**Task instructions**
Scanning the entries below, copy every line that contains the word "cupcake".

**Records shown**
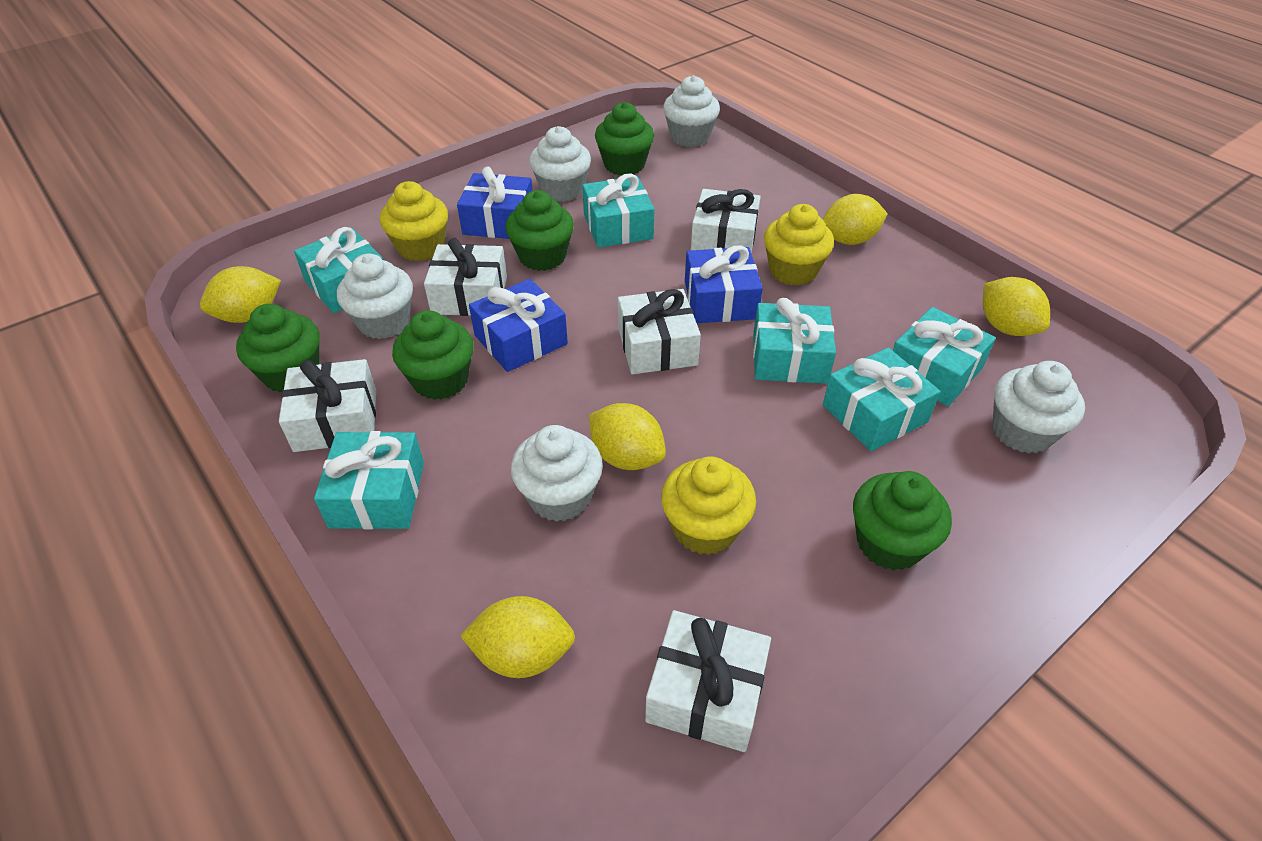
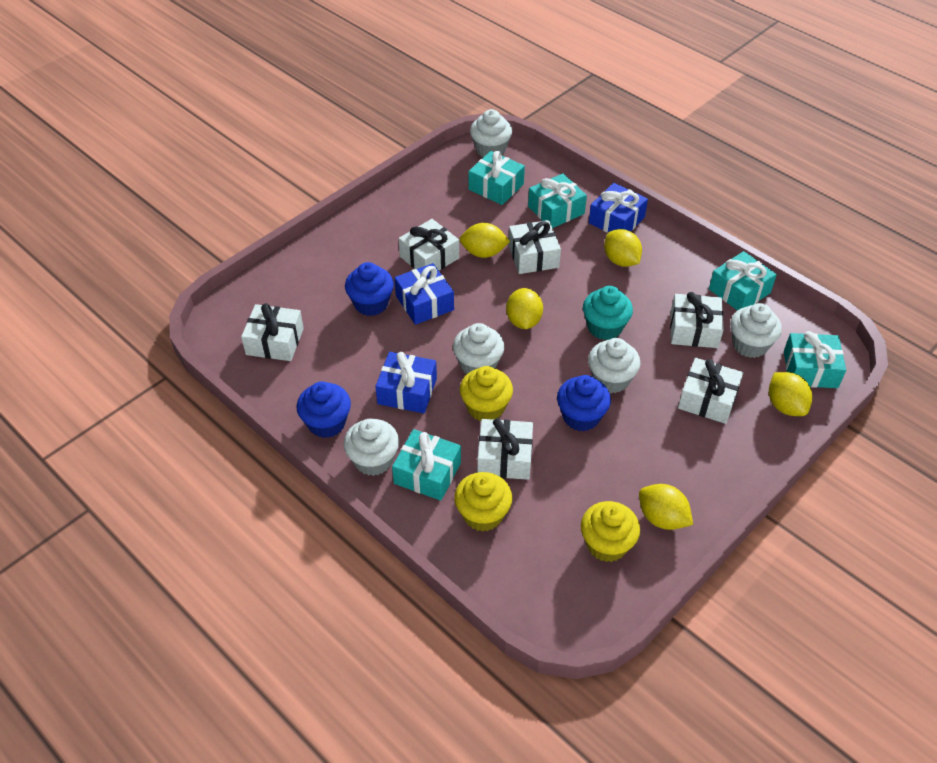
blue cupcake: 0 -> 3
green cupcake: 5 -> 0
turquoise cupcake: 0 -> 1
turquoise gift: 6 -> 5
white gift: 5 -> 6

--

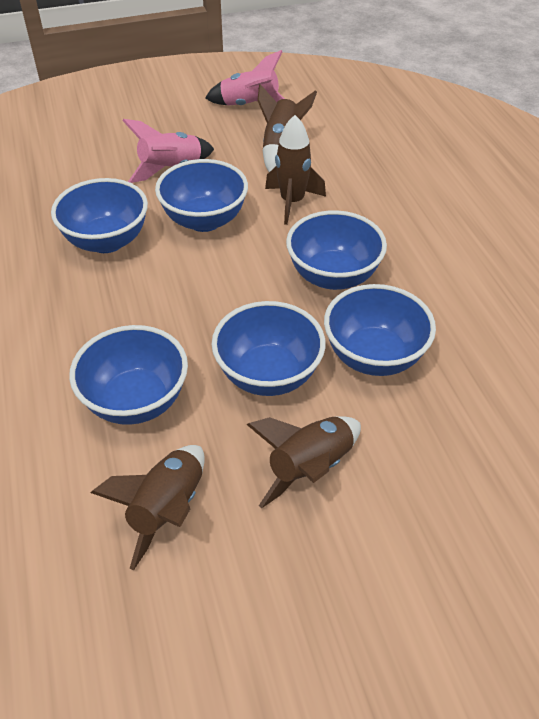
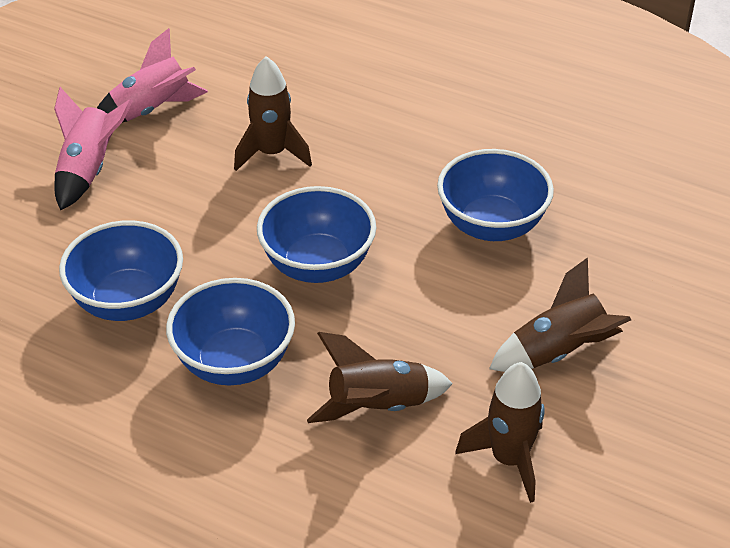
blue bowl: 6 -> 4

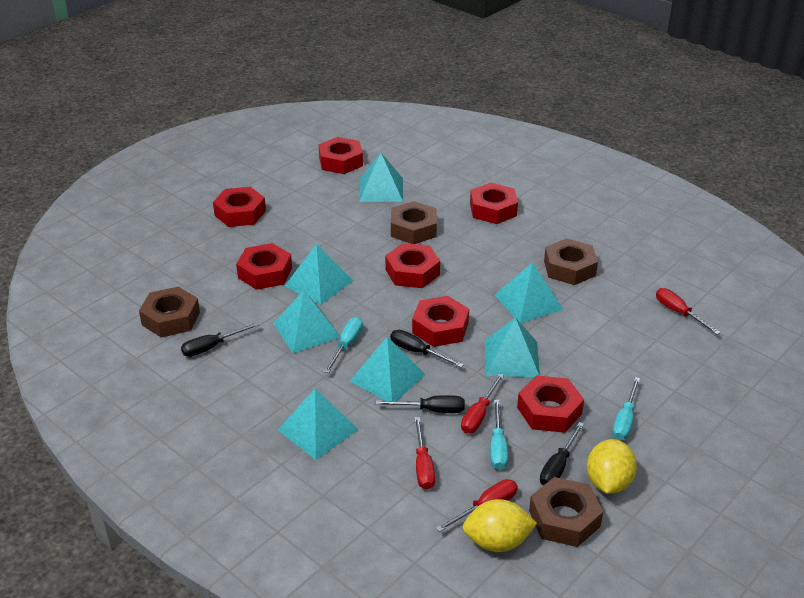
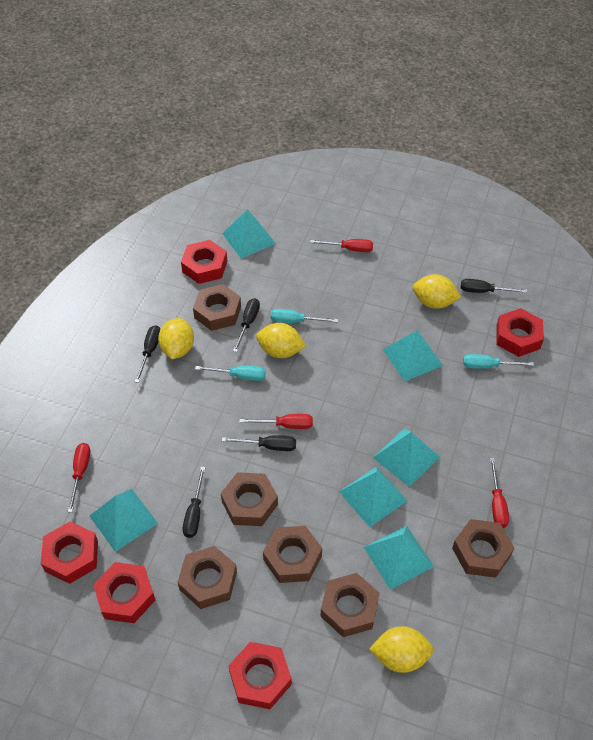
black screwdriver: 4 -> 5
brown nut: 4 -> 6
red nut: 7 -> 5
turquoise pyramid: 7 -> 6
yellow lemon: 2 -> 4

==

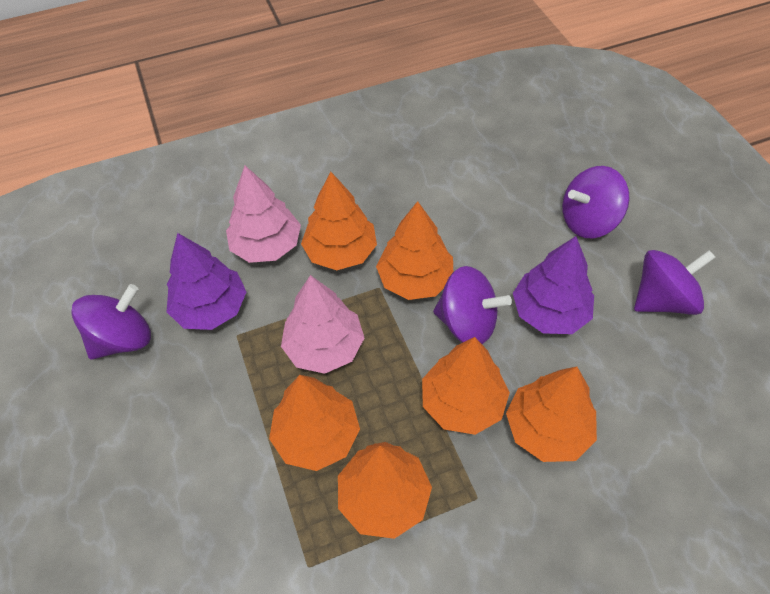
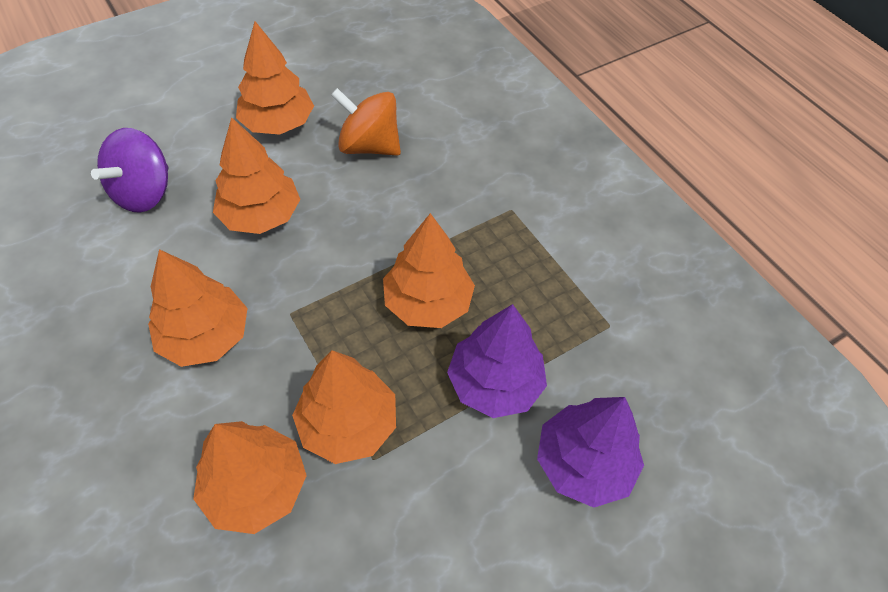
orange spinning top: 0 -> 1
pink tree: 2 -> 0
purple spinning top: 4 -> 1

**Exercise solution**
blue cupcake: 0 -> 3
green cupcake: 5 -> 0
turquoise cupcake: 0 -> 1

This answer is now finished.